RECORDS PROVIDED.
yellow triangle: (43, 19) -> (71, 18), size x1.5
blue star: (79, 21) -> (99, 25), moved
* * *
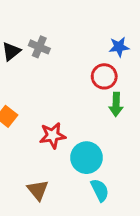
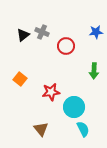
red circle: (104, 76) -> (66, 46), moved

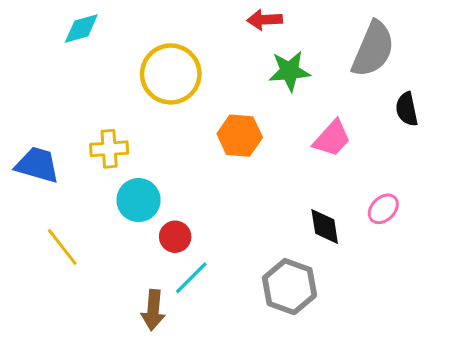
---
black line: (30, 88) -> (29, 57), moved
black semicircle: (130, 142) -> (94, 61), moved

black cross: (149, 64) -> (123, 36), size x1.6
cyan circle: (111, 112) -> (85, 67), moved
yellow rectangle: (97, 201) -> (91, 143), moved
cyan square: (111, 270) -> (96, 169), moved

WHAT IS NEEDED. Write out each line above with the word "moved".

RESPONSE.
blue star: (79, 21) -> (99, 25), moved
red circle: (104, 76) -> (66, 46), moved
black line: (30, 88) -> (29, 57), moved
black semicircle: (130, 142) -> (94, 61), moved
cyan circle: (111, 112) -> (85, 67), moved
yellow rectangle: (97, 201) -> (91, 143), moved
cyan square: (111, 270) -> (96, 169), moved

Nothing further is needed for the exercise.